ENTRIES PROVIDED:
=== Section Start ===

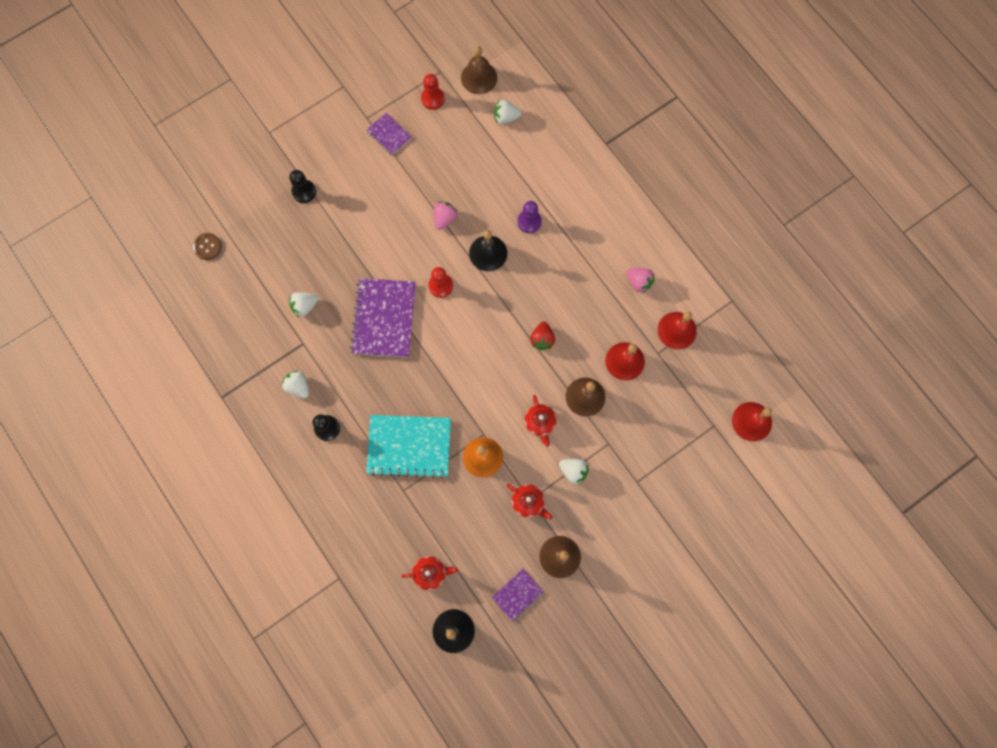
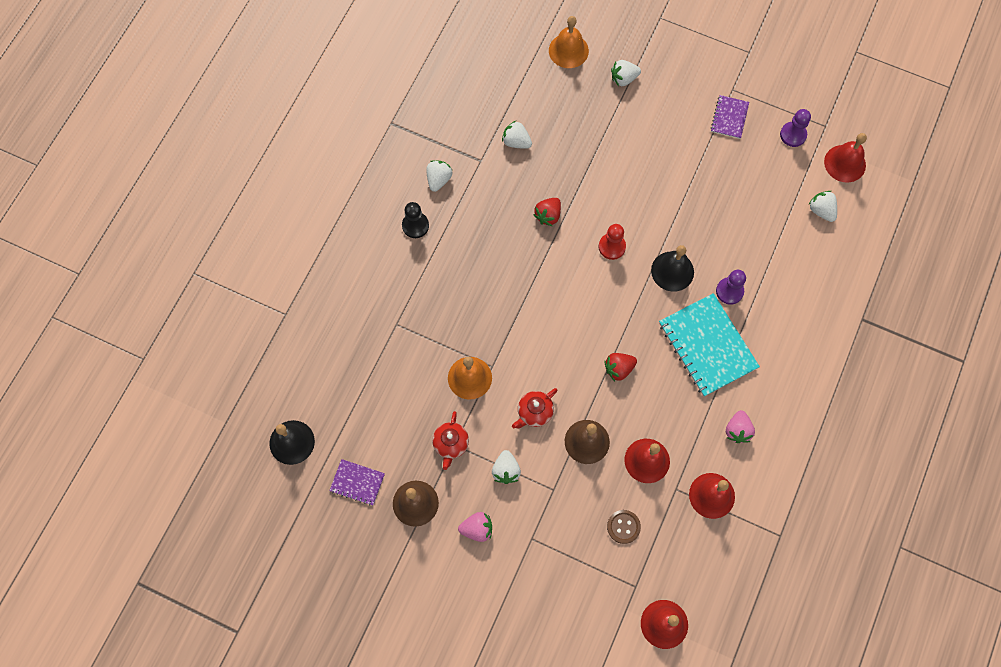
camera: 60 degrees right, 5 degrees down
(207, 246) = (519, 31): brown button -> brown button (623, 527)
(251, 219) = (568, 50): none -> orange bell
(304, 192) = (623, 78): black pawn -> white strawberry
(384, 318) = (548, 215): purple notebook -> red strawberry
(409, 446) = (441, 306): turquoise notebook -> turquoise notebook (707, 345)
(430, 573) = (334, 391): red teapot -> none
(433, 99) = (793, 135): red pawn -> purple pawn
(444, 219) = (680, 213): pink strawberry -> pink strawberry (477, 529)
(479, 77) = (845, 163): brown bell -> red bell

=== Section End ===
=== Section Start ===

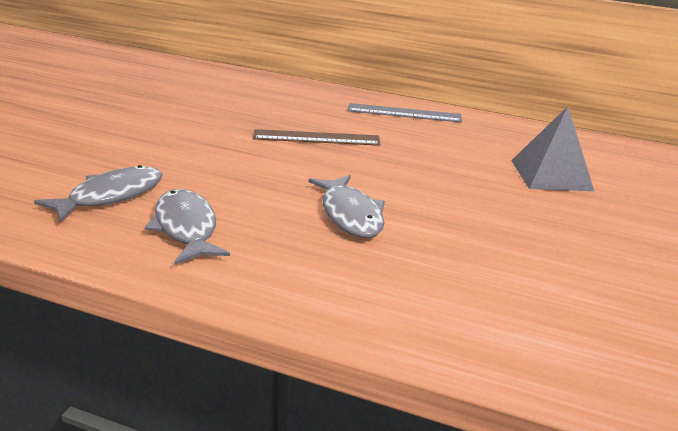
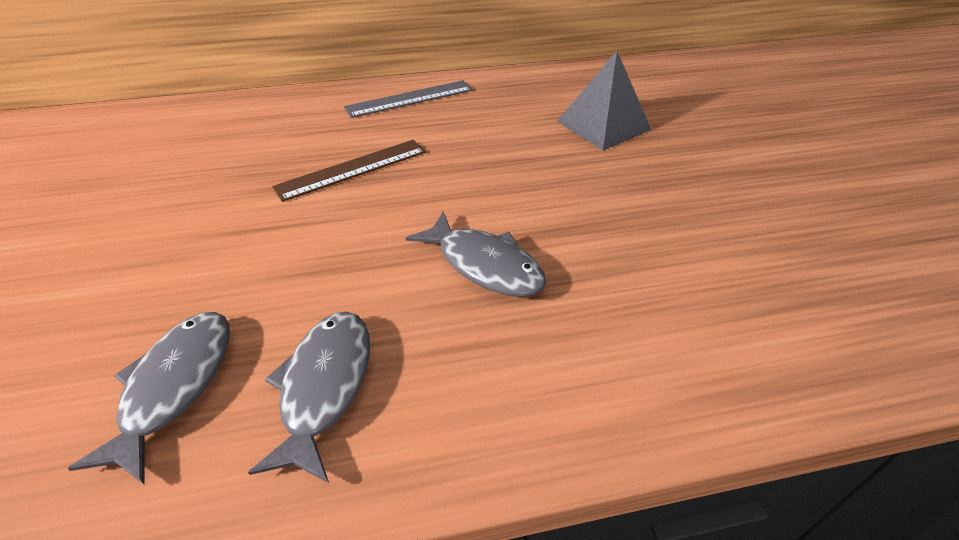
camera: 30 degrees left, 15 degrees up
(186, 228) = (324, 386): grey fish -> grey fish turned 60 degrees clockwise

=== Section End ===
=== Section Start ===

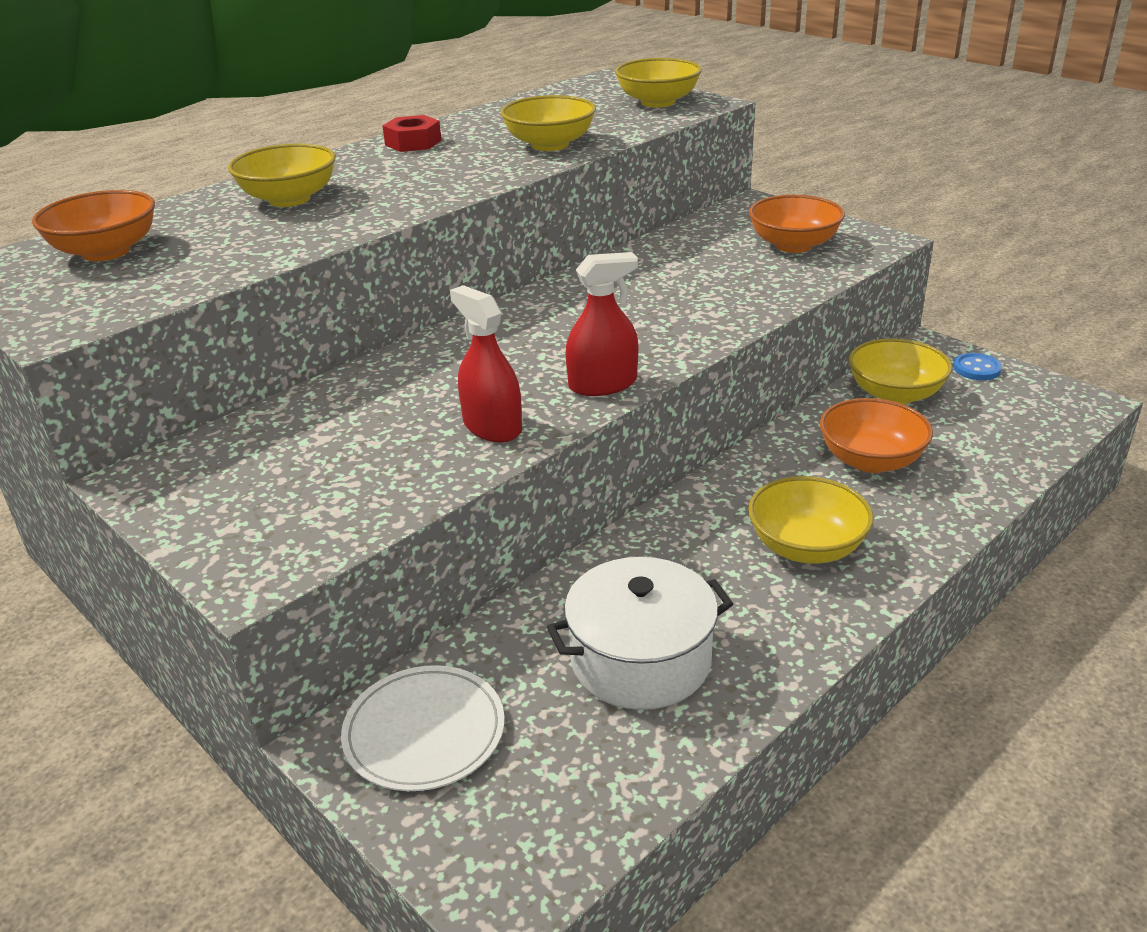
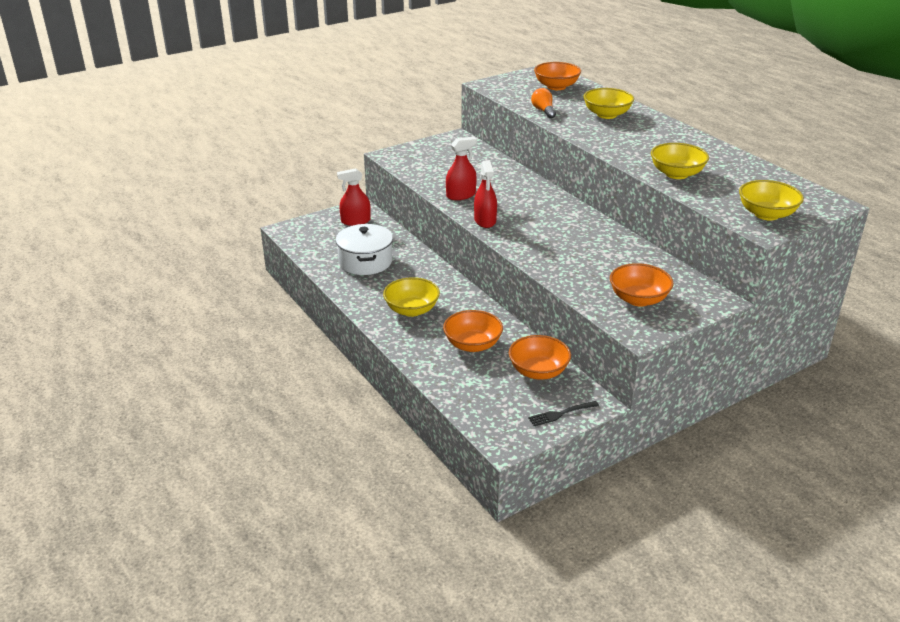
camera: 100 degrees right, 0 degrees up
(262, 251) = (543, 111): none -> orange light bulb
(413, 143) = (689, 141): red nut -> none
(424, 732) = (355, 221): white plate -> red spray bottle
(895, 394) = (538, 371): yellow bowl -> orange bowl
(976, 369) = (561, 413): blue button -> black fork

=== Section End ===

Could you repeat exactly the lines in the listing above from the one with "(409, 446) = (441, 306): turquoise" down to the one with "(479, 77) = (845, 163): brown"? Include both of those lines.

TASK ANSWER:
(409, 446) = (441, 306): turquoise notebook -> turquoise notebook (707, 345)
(430, 573) = (334, 391): red teapot -> none
(433, 99) = (793, 135): red pawn -> purple pawn
(444, 219) = (680, 213): pink strawberry -> pink strawberry (477, 529)
(479, 77) = (845, 163): brown bell -> red bell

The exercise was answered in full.